## Aim:
Revise the data starting with the line that contains "cyan trapezoid: moved 3 px up" and going on through the line that contains "orange rectangle at (65, 386): moved", replacing "px" with "pixels" and leaving everything else unchanged. Give back only those lines, without the pictures.

## Data rows:
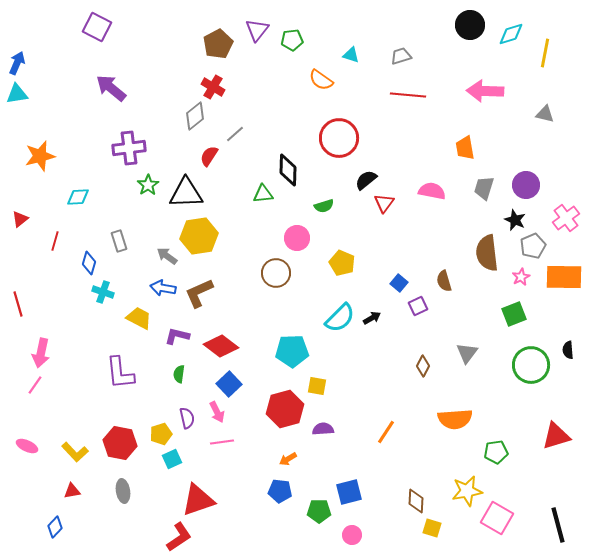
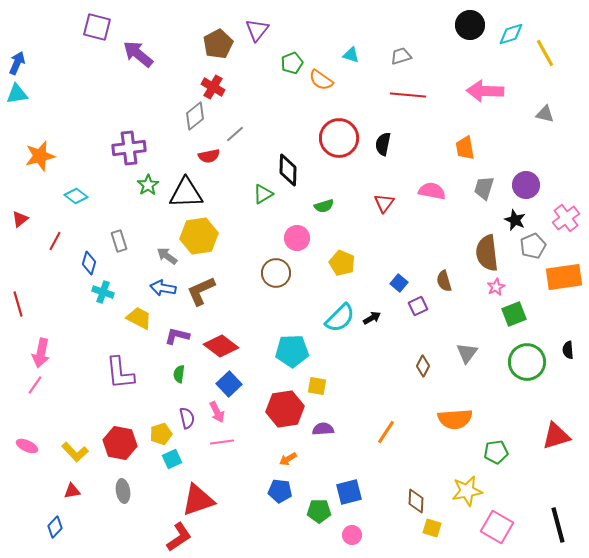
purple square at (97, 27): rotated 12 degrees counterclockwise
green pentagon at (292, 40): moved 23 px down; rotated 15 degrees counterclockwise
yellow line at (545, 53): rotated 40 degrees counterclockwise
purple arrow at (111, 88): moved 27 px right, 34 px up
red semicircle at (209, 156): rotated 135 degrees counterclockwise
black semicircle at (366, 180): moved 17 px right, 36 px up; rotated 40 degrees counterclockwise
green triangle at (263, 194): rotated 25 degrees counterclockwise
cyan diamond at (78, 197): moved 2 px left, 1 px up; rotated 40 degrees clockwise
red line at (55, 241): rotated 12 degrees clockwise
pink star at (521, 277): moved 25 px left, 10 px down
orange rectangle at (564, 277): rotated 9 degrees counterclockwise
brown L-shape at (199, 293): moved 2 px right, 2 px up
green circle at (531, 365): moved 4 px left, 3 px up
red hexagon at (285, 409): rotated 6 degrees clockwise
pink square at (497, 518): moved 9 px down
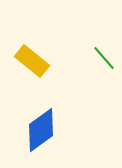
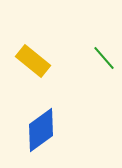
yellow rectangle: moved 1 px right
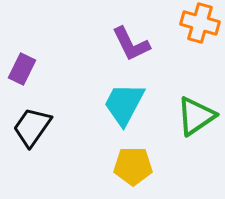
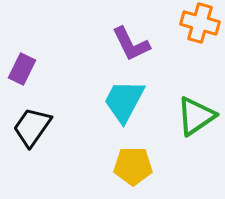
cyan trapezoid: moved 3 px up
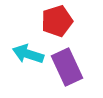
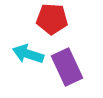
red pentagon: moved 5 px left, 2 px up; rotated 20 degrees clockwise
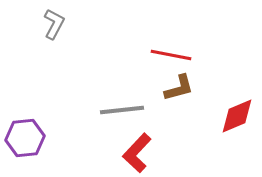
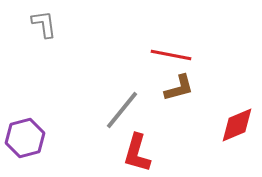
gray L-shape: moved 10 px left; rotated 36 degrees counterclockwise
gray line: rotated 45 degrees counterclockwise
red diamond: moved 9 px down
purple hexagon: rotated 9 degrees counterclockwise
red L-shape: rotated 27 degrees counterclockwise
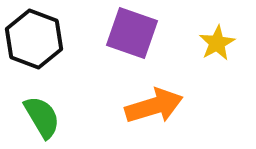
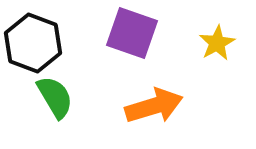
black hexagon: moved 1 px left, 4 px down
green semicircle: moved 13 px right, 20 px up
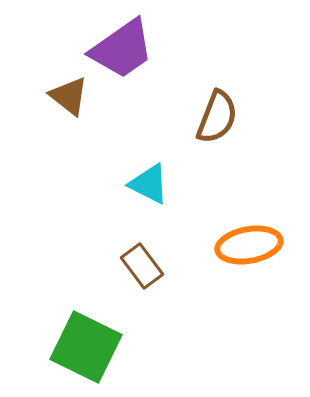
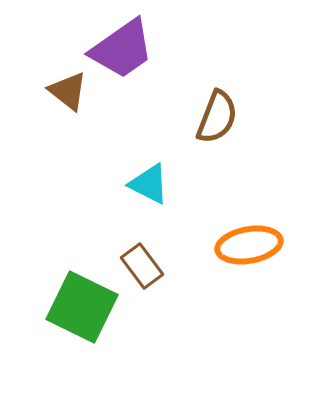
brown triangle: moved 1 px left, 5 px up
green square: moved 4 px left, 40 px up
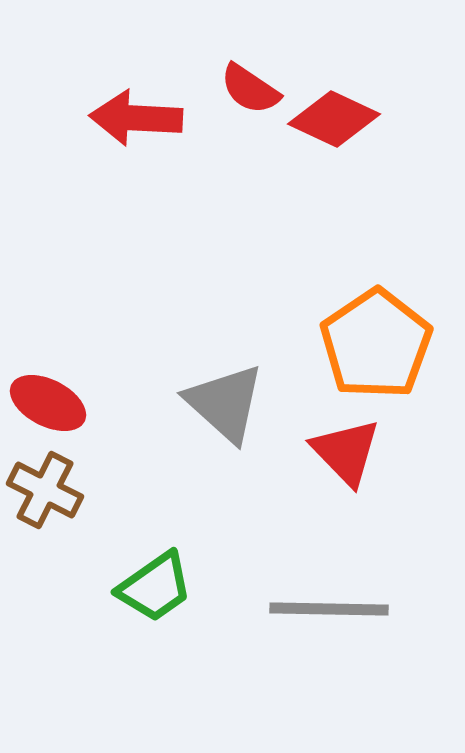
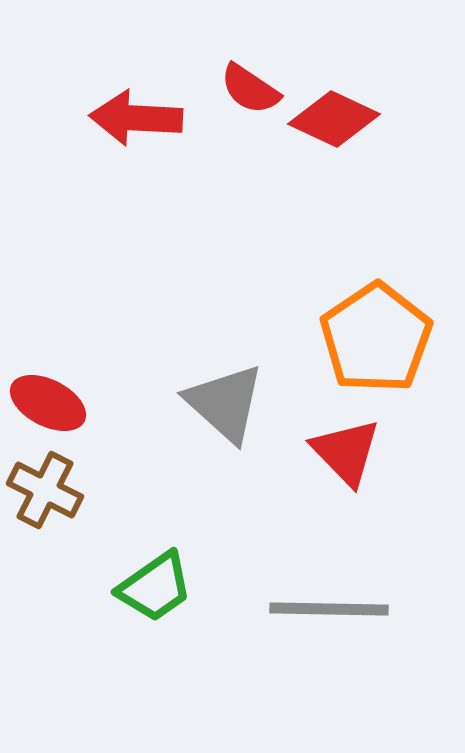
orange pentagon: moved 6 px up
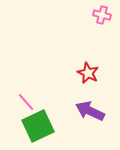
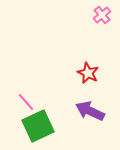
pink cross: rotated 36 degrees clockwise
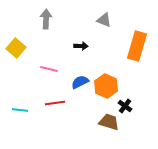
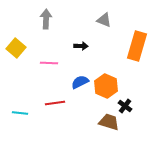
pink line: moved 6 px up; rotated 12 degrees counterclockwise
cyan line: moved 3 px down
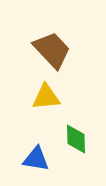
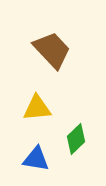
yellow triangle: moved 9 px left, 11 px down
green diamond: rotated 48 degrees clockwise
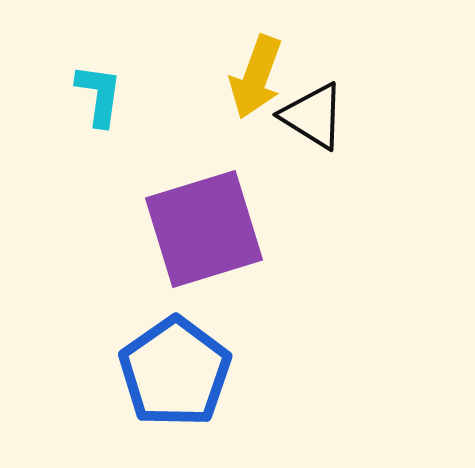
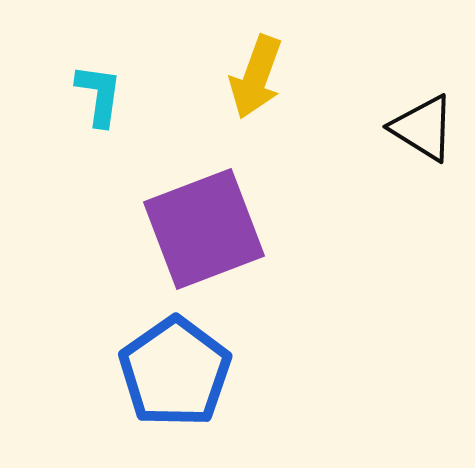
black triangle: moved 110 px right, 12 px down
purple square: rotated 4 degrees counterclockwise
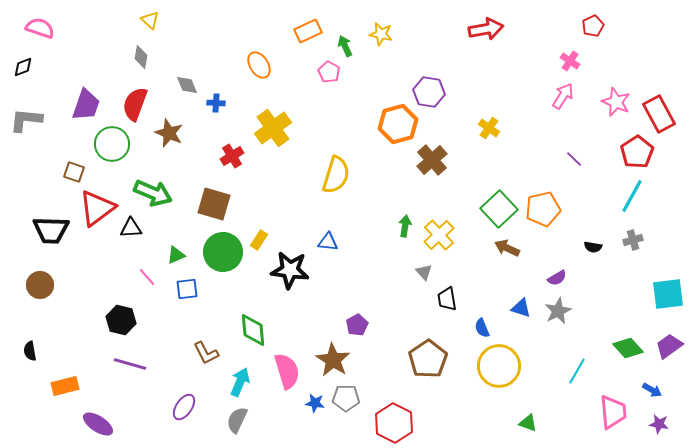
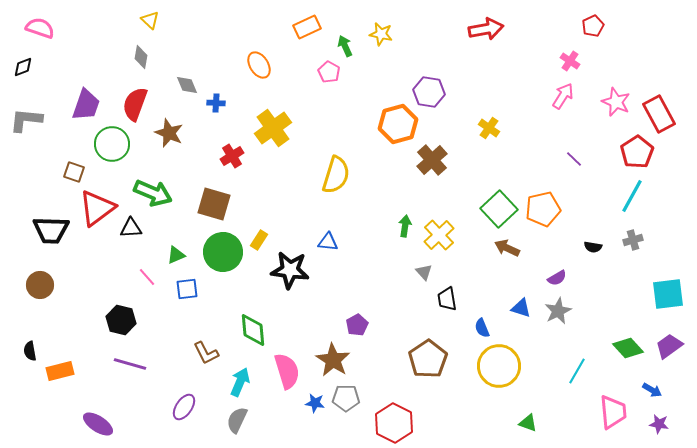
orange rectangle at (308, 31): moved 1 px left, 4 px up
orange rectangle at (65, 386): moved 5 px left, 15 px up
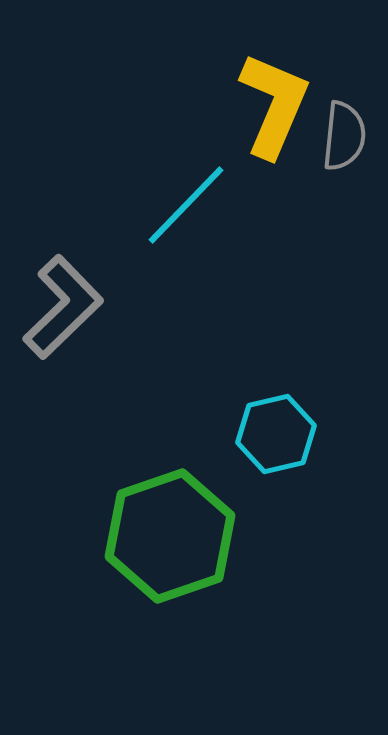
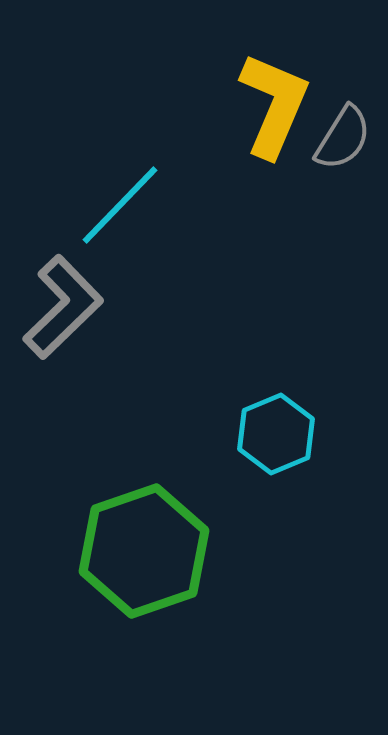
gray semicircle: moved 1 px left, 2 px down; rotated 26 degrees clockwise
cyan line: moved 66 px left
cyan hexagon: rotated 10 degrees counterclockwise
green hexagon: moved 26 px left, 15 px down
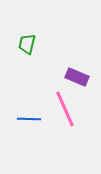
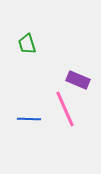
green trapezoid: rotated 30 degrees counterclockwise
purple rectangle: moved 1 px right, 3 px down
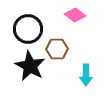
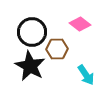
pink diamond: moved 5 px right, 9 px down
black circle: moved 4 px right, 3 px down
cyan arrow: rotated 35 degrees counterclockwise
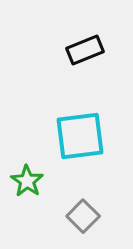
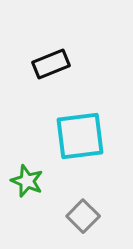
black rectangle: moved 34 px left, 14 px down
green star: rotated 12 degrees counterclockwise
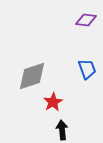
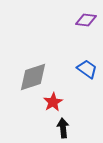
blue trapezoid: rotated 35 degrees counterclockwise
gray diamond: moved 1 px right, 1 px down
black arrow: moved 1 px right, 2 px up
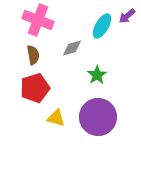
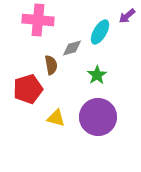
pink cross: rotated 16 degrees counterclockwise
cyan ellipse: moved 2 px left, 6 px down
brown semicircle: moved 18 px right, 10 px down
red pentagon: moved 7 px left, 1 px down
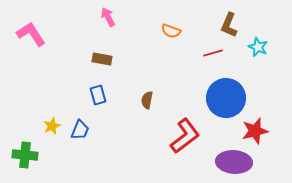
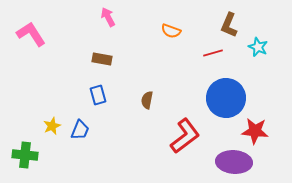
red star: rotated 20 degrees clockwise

## The output:
cyan trapezoid: moved 3 pixels up
red pentagon: moved 5 pixels left, 2 pixels up; rotated 20 degrees clockwise
gray L-shape: moved 10 pixels left; rotated 36 degrees counterclockwise
gray line: rotated 45 degrees counterclockwise
red diamond: moved 9 pixels down
purple hexagon: rotated 9 degrees counterclockwise
red L-shape: rotated 27 degrees counterclockwise
black hexagon: moved 1 pixels left, 4 pixels down
green semicircle: moved 13 pixels right, 20 pixels up
brown triangle: moved 1 pixels left, 5 pixels up
green square: moved 4 pixels left, 40 pixels up
orange pentagon: moved 6 pixels up
pink cross: rotated 36 degrees clockwise
pink line: moved 6 pixels up; rotated 12 degrees counterclockwise
cyan line: moved 3 pixels down
yellow triangle: moved 9 pixels left, 11 pixels down
green diamond: rotated 48 degrees clockwise
black triangle: moved 110 pixels right, 12 pixels down
purple square: rotated 4 degrees counterclockwise
orange rectangle at (308, 31): moved 1 pixels left, 4 pixels up
orange rectangle at (65, 386): moved 5 pixels left, 15 pixels up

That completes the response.